* **Excerpted data**
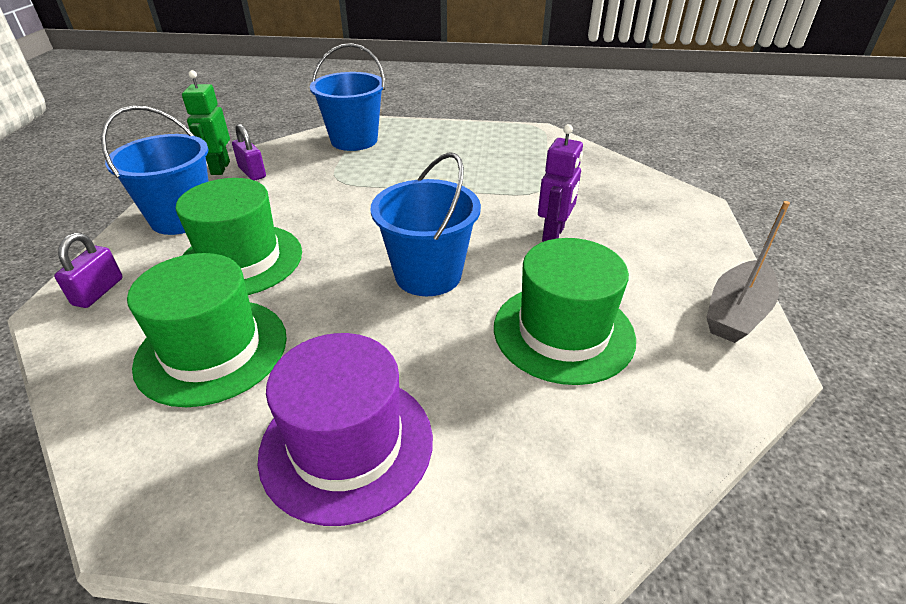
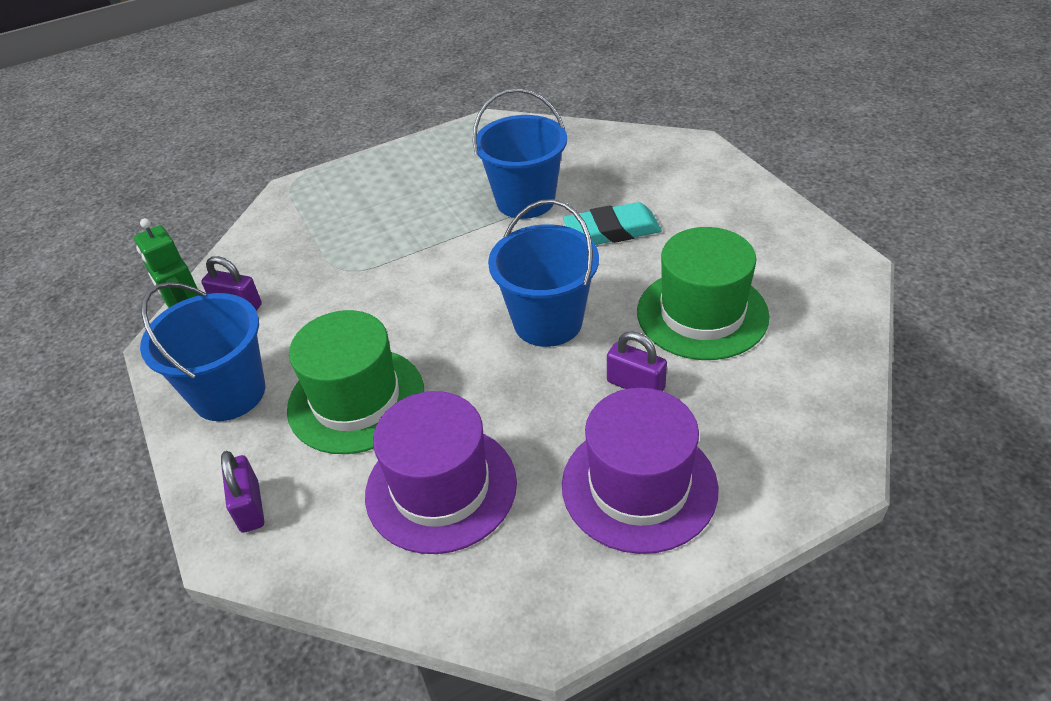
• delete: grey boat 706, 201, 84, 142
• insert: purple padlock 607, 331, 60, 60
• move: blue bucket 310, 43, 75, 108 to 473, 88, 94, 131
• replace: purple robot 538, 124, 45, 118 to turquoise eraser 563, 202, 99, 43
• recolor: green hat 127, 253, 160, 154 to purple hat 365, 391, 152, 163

* **Work required**
Going through the records, work out how many lines contain the word "purple". Please answer with the number only.

* **Solution**
3